- **Information**
========================================
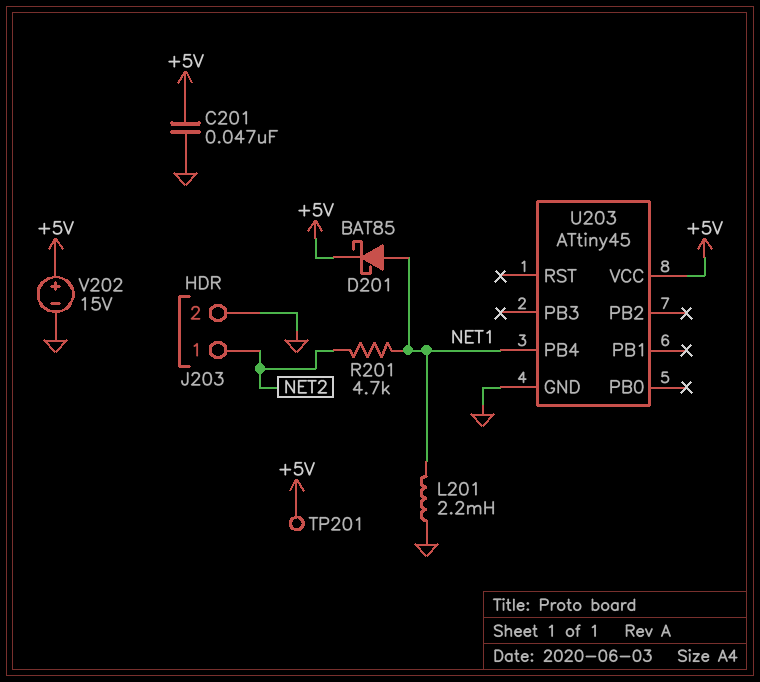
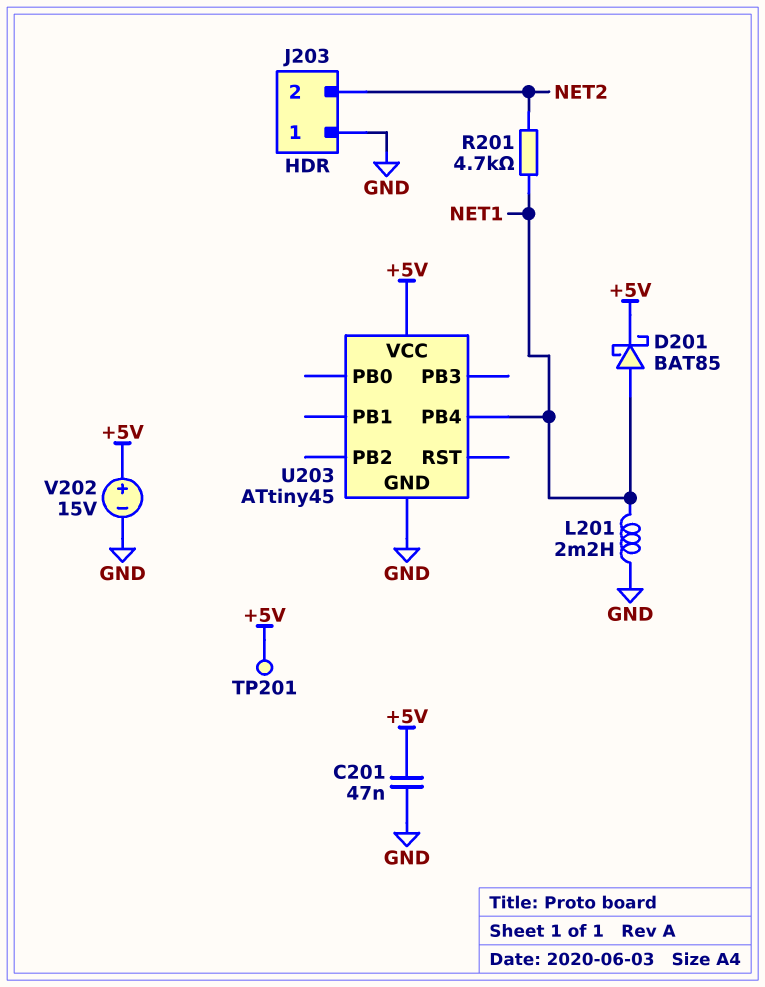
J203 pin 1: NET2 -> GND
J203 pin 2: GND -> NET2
========================================
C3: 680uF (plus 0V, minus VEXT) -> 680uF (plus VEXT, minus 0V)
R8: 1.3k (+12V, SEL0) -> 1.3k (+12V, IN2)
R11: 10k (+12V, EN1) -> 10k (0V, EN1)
========================================
- **What the exercise asks**
Everything above from the line with "C3: 680uF (plus" to the line with "R11: 10k (+12V, EN1) -> 10k (0V, EN1)", both included, must be repeated exactly, and nothing outside that range.

- **Written answer**
C3: 680uF (plus 0V, minus VEXT) -> 680uF (plus VEXT, minus 0V)
R8: 1.3k (+12V, SEL0) -> 1.3k (+12V, IN2)
R11: 10k (+12V, EN1) -> 10k (0V, EN1)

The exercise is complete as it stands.